Directions: In the following listing, find the lines containing "pink" and report them.

Exercise materials:
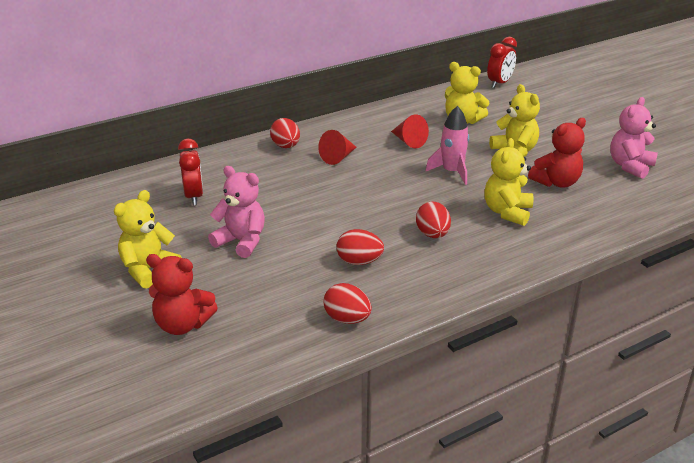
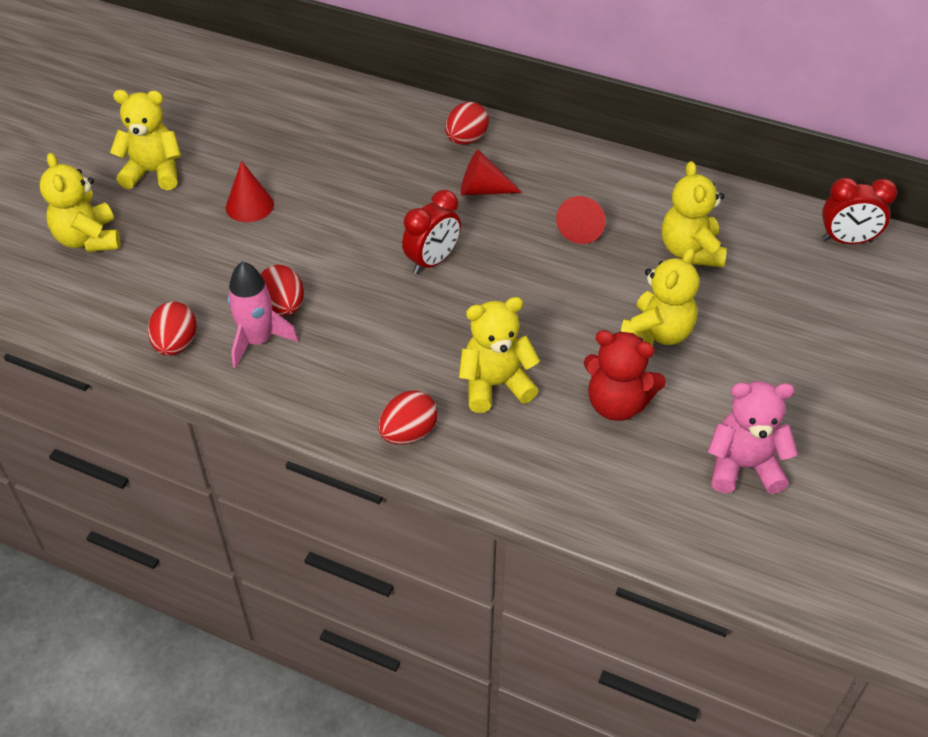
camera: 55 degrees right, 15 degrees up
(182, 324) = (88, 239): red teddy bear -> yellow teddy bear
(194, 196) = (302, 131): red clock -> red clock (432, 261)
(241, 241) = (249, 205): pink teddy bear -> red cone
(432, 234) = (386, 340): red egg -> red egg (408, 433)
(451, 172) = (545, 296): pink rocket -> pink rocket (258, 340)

Response for this exercise:
(241, 241) = (249, 205): pink teddy bear -> red cone
(451, 172) = (545, 296): pink rocket -> pink rocket (258, 340)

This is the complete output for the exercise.